- [WHAT THE TASK REQUIRES] Retype the records that come next, word for word.

Top of AVAILABLE DATA

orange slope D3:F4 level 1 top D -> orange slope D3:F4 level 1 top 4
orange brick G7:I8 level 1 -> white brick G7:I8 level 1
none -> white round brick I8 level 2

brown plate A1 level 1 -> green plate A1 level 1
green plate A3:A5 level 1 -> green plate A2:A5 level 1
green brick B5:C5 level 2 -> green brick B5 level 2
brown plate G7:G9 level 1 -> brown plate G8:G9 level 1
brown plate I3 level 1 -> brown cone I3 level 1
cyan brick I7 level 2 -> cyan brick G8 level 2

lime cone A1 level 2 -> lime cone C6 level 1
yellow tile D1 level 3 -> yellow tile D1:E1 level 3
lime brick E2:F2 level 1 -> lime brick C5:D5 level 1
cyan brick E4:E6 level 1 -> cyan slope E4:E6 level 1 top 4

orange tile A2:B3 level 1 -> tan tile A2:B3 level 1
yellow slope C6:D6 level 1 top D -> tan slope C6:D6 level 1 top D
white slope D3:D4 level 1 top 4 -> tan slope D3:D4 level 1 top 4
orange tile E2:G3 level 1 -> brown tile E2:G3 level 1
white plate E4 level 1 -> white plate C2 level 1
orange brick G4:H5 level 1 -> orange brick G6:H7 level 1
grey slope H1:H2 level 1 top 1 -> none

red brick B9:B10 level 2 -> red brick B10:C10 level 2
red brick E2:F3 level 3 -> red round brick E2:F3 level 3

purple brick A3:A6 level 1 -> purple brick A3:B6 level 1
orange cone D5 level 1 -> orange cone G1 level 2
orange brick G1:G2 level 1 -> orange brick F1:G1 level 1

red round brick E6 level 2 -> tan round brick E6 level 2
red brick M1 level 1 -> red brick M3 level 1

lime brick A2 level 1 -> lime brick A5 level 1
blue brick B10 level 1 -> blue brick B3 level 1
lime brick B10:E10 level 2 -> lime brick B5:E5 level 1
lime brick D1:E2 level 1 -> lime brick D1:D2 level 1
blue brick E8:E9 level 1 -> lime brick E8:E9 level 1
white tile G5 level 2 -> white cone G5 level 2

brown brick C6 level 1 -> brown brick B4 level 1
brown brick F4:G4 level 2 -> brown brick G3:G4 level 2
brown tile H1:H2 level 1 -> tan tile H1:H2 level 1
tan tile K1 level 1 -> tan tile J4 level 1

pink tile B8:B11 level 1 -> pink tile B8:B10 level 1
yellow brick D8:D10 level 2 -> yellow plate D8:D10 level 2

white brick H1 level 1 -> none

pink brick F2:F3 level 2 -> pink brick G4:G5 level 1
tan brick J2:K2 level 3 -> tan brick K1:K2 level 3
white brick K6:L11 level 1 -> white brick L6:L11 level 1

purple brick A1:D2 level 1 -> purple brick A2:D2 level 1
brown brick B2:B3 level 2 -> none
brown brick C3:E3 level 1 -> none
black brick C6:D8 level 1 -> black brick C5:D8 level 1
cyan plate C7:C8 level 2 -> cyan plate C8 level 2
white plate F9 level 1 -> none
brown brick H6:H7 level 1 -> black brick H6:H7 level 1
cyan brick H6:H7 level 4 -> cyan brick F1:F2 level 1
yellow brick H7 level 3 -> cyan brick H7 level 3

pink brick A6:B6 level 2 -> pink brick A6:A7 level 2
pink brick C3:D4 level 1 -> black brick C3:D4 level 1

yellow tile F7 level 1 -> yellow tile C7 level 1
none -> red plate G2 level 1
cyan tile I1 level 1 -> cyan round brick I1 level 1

Bottom of AVAILABLE DATA

- [RESULT OF THIS EXERCISE]
orange slope D3:F4 level 1 top D -> orange slope D3:F4 level 1 top 4
orange brick G7:I8 level 1 -> white brick G7:I8 level 1
none -> white round brick I8 level 2

brown plate A1 level 1 -> green plate A1 level 1
green plate A3:A5 level 1 -> green plate A2:A5 level 1
green brick B5:C5 level 2 -> green brick B5 level 2
brown plate G7:G9 level 1 -> brown plate G8:G9 level 1
brown plate I3 level 1 -> brown cone I3 level 1
cyan brick I7 level 2 -> cyan brick G8 level 2

lime cone A1 level 2 -> lime cone C6 level 1
yellow tile D1 level 3 -> yellow tile D1:E1 level 3
lime brick E2:F2 level 1 -> lime brick C5:D5 level 1
cyan brick E4:E6 level 1 -> cyan slope E4:E6 level 1 top 4

orange tile A2:B3 level 1 -> tan tile A2:B3 level 1
yellow slope C6:D6 level 1 top D -> tan slope C6:D6 level 1 top D
white slope D3:D4 level 1 top 4 -> tan slope D3:D4 level 1 top 4
orange tile E2:G3 level 1 -> brown tile E2:G3 level 1
white plate E4 level 1 -> white plate C2 level 1
orange brick G4:H5 level 1 -> orange brick G6:H7 level 1
grey slope H1:H2 level 1 top 1 -> none

red brick B9:B10 level 2 -> red brick B10:C10 level 2
red brick E2:F3 level 3 -> red round brick E2:F3 level 3

purple brick A3:A6 level 1 -> purple brick A3:B6 level 1
orange cone D5 level 1 -> orange cone G1 level 2
orange brick G1:G2 level 1 -> orange brick F1:G1 level 1

red round brick E6 level 2 -> tan round brick E6 level 2
red brick M1 level 1 -> red brick M3 level 1

lime brick A2 level 1 -> lime brick A5 level 1
blue brick B10 level 1 -> blue brick B3 level 1
lime brick B10:E10 level 2 -> lime brick B5:E5 level 1
lime brick D1:E2 level 1 -> lime brick D1:D2 level 1
blue brick E8:E9 level 1 -> lime brick E8:E9 level 1
white tile G5 level 2 -> white cone G5 level 2

brown brick C6 level 1 -> brown brick B4 level 1
brown brick F4:G4 level 2 -> brown brick G3:G4 level 2
brown tile H1:H2 level 1 -> tan tile H1:H2 level 1
tan tile K1 level 1 -> tan tile J4 level 1

pink tile B8:B11 level 1 -> pink tile B8:B10 level 1
yellow brick D8:D10 level 2 -> yellow plate D8:D10 level 2

white brick H1 level 1 -> none

pink brick F2:F3 level 2 -> pink brick G4:G5 level 1
tan brick J2:K2 level 3 -> tan brick K1:K2 level 3
white brick K6:L11 level 1 -> white brick L6:L11 level 1

purple brick A1:D2 level 1 -> purple brick A2:D2 level 1
brown brick B2:B3 level 2 -> none
brown brick C3:E3 level 1 -> none
black brick C6:D8 level 1 -> black brick C5:D8 level 1
cyan plate C7:C8 level 2 -> cyan plate C8 level 2
white plate F9 level 1 -> none
brown brick H6:H7 level 1 -> black brick H6:H7 level 1
cyan brick H6:H7 level 4 -> cyan brick F1:F2 level 1
yellow brick H7 level 3 -> cyan brick H7 level 3

pink brick A6:B6 level 2 -> pink brick A6:A7 level 2
pink brick C3:D4 level 1 -> black brick C3:D4 level 1

yellow tile F7 level 1 -> yellow tile C7 level 1
none -> red plate G2 level 1
cyan tile I1 level 1 -> cyan round brick I1 level 1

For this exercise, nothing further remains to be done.